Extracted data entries
Segment Open

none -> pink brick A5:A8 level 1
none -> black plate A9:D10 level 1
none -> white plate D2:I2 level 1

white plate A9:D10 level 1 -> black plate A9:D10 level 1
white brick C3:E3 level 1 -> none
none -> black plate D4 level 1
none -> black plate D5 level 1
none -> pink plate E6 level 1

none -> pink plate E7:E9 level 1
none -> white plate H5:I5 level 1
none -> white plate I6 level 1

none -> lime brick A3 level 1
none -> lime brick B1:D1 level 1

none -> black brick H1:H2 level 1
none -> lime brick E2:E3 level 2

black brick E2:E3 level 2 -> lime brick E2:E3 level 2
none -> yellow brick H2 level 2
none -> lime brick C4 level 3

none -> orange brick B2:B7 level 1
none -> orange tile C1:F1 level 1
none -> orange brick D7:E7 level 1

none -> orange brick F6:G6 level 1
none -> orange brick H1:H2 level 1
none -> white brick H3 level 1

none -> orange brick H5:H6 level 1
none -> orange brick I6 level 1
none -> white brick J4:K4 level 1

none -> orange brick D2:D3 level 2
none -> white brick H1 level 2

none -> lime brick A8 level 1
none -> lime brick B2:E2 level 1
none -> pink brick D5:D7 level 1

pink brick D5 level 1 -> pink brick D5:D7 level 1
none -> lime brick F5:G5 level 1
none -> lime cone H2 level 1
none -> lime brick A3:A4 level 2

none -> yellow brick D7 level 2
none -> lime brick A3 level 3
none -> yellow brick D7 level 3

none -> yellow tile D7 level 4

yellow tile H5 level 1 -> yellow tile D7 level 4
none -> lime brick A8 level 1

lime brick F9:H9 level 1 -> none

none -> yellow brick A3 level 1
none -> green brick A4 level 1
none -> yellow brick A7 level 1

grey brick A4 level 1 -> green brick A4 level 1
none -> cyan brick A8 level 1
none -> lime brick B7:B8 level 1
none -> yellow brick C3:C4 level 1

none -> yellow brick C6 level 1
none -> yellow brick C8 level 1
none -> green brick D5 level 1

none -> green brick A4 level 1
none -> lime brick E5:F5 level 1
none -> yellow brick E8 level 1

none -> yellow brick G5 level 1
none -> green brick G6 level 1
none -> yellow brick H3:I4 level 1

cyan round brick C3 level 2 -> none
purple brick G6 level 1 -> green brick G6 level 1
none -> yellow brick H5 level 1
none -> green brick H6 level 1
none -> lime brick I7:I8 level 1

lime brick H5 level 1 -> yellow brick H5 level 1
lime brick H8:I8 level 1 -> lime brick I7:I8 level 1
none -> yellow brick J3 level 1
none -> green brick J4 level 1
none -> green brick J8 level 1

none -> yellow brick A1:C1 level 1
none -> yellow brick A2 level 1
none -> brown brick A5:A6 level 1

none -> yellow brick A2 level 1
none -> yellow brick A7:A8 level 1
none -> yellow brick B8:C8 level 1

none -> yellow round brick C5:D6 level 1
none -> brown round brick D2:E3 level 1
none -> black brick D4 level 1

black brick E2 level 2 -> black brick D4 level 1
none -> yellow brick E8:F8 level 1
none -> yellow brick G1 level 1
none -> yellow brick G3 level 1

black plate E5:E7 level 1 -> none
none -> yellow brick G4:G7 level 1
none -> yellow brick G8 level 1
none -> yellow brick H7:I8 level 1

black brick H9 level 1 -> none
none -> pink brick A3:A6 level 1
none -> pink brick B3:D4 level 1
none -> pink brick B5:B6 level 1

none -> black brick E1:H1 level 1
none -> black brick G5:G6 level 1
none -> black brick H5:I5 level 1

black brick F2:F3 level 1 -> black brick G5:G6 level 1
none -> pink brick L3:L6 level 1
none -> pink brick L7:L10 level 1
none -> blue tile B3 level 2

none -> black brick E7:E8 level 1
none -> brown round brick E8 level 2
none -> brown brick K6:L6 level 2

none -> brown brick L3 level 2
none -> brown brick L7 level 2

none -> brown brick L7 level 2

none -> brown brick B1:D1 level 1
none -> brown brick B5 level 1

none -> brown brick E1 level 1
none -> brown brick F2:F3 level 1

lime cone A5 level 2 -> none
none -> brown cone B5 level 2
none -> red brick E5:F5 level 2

Segment Closed

> _YOUR TASK_
From the first line to the last, transcribe the data exactly.

> _EXERCISE OUTPUT_
none -> pink brick A5:A8 level 1
none -> black plate A9:D10 level 1
none -> white plate D2:I2 level 1

white plate A9:D10 level 1 -> black plate A9:D10 level 1
white brick C3:E3 level 1 -> none
none -> black plate D4 level 1
none -> black plate D5 level 1
none -> pink plate E6 level 1

none -> pink plate E7:E9 level 1
none -> white plate H5:I5 level 1
none -> white plate I6 level 1

none -> lime brick A3 level 1
none -> lime brick B1:D1 level 1

none -> black brick H1:H2 level 1
none -> lime brick E2:E3 level 2

black brick E2:E3 level 2 -> lime brick E2:E3 level 2
none -> yellow brick H2 level 2
none -> lime brick C4 level 3

none -> orange brick B2:B7 level 1
none -> orange tile C1:F1 level 1
none -> orange brick D7:E7 level 1

none -> orange brick F6:G6 level 1
none -> orange brick H1:H2 level 1
none -> white brick H3 level 1

none -> orange brick H5:H6 level 1
none -> orange brick I6 level 1
none -> white brick J4:K4 level 1

none -> orange brick D2:D3 level 2
none -> white brick H1 level 2

none -> lime brick A8 level 1
none -> lime brick B2:E2 level 1
none -> pink brick D5:D7 level 1

pink brick D5 level 1 -> pink brick D5:D7 level 1
none -> lime brick F5:G5 level 1
none -> lime cone H2 level 1
none -> lime brick A3:A4 level 2

none -> yellow brick D7 level 2
none -> lime brick A3 level 3
none -> yellow brick D7 level 3

none -> yellow tile D7 level 4

yellow tile H5 level 1 -> yellow tile D7 level 4
none -> lime brick A8 level 1

lime brick F9:H9 level 1 -> none

none -> yellow brick A3 level 1
none -> green brick A4 level 1
none -> yellow brick A7 level 1

grey brick A4 level 1 -> green brick A4 level 1
none -> cyan brick A8 level 1
none -> lime brick B7:B8 level 1
none -> yellow brick C3:C4 level 1

none -> yellow brick C6 level 1
none -> yellow brick C8 level 1
none -> green brick D5 level 1

none -> green brick A4 level 1
none -> lime brick E5:F5 level 1
none -> yellow brick E8 level 1

none -> yellow brick G5 level 1
none -> green brick G6 level 1
none -> yellow brick H3:I4 level 1

cyan round brick C3 level 2 -> none
purple brick G6 level 1 -> green brick G6 level 1
none -> yellow brick H5 level 1
none -> green brick H6 level 1
none -> lime brick I7:I8 level 1

lime brick H5 level 1 -> yellow brick H5 level 1
lime brick H8:I8 level 1 -> lime brick I7:I8 level 1
none -> yellow brick J3 level 1
none -> green brick J4 level 1
none -> green brick J8 level 1

none -> yellow brick A1:C1 level 1
none -> yellow brick A2 level 1
none -> brown brick A5:A6 level 1

none -> yellow brick A2 level 1
none -> yellow brick A7:A8 level 1
none -> yellow brick B8:C8 level 1

none -> yellow round brick C5:D6 level 1
none -> brown round brick D2:E3 level 1
none -> black brick D4 level 1

black brick E2 level 2 -> black brick D4 level 1
none -> yellow brick E8:F8 level 1
none -> yellow brick G1 level 1
none -> yellow brick G3 level 1

black plate E5:E7 level 1 -> none
none -> yellow brick G4:G7 level 1
none -> yellow brick G8 level 1
none -> yellow brick H7:I8 level 1

black brick H9 level 1 -> none
none -> pink brick A3:A6 level 1
none -> pink brick B3:D4 level 1
none -> pink brick B5:B6 level 1

none -> black brick E1:H1 level 1
none -> black brick G5:G6 level 1
none -> black brick H5:I5 level 1

black brick F2:F3 level 1 -> black brick G5:G6 level 1
none -> pink brick L3:L6 level 1
none -> pink brick L7:L10 level 1
none -> blue tile B3 level 2

none -> black brick E7:E8 level 1
none -> brown round brick E8 level 2
none -> brown brick K6:L6 level 2

none -> brown brick L3 level 2
none -> brown brick L7 level 2

none -> brown brick L7 level 2

none -> brown brick B1:D1 level 1
none -> brown brick B5 level 1

none -> brown brick E1 level 1
none -> brown brick F2:F3 level 1

lime cone A5 level 2 -> none
none -> brown cone B5 level 2
none -> red brick E5:F5 level 2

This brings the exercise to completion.